▶ [PROBLEM STATEMENT]:
Your copy should contain exactly the lines from the start of the listing through the line that holds "pink triangle: (338, 505)", and no pictures.

▶ [SOURCE RECORDS]:
>>>
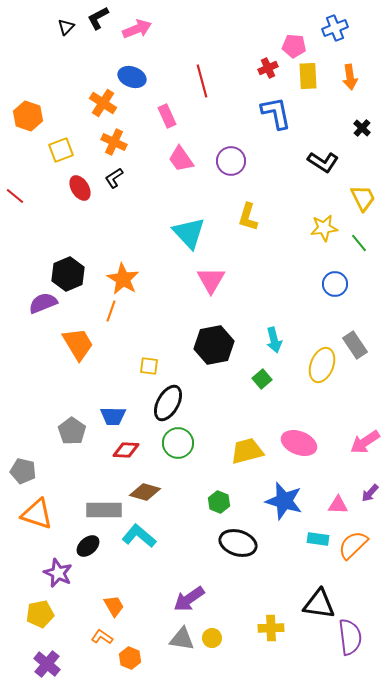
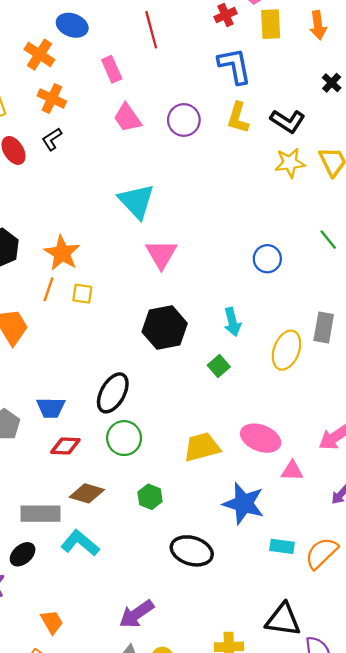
yellow L-shape: (248, 217) -> (238, 118), moved
yellow star: (324, 228) -> (290, 163), moved
green line: (359, 243) -> (328, 240), moved
blue circle: (335, 284) -> (267, 259), moved
gray rectangle: (355, 345) -> (324, 328), turned 44
yellow square: (149, 366) -> (82, 294), moved
green hexagon: (219, 502) -> (150, 497), moved
pink triangle: (338, 505) -> (292, 471), moved

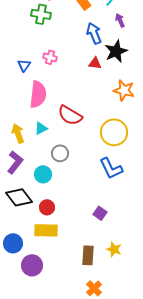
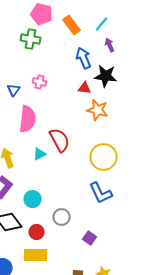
black star: (116, 51) -> (106, 76), turned 30
orange star: (124, 90) -> (98, 110), moved
red semicircle: (70, 115) -> (60, 140), turned -150
cyan triangle: (41, 128) -> (40, 154), moved
gray circle: (60, 153) -> (62, 217), moved

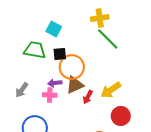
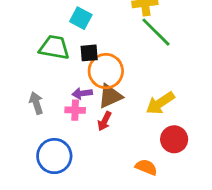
gray arrow: (22, 90) -> (36, 103), turned 126
red arrow: (88, 97) -> (104, 121), moved

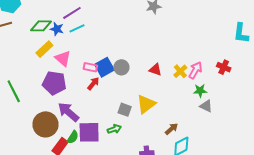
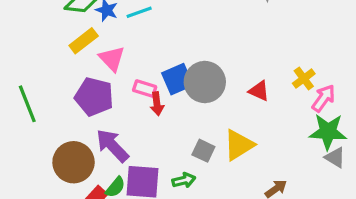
pink rectangle: (90, 67) -> (145, 89), moved
gray circle: (121, 67) -> (205, 82), size x1.6
yellow cross: (180, 71) -> (304, 79), moved
red arrow: (93, 84) -> (157, 104), turned 128
green star: (200, 91) -> (328, 132), size x1.6

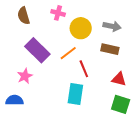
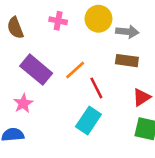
yellow circle: (81, 28) -> (98, 19), moved
red triangle: (119, 79) -> (142, 97), turned -42
cyan rectangle: (75, 94) -> (88, 121), turned 30

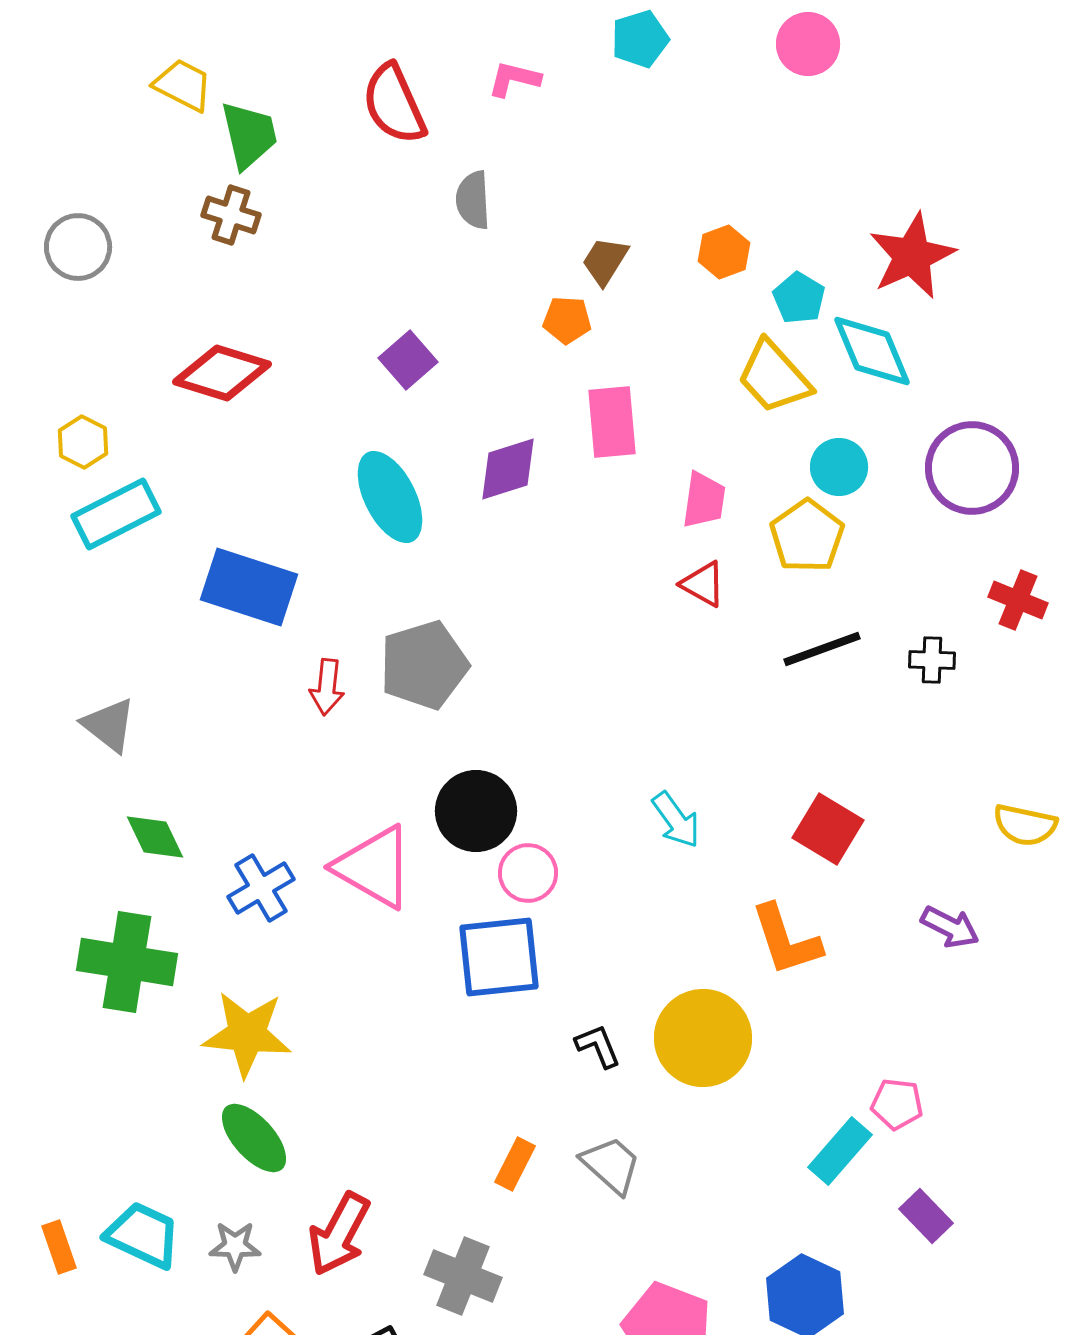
<<<
▶ [TASK OUTPUT]:
yellow L-shape: (248, 217) -> (238, 118), moved
yellow star: (324, 228) -> (290, 163), moved
green line: (359, 243) -> (328, 240), moved
blue circle: (335, 284) -> (267, 259), moved
gray rectangle: (355, 345) -> (324, 328), turned 44
yellow square: (149, 366) -> (82, 294), moved
green hexagon: (219, 502) -> (150, 497), moved
pink triangle: (338, 505) -> (292, 471), moved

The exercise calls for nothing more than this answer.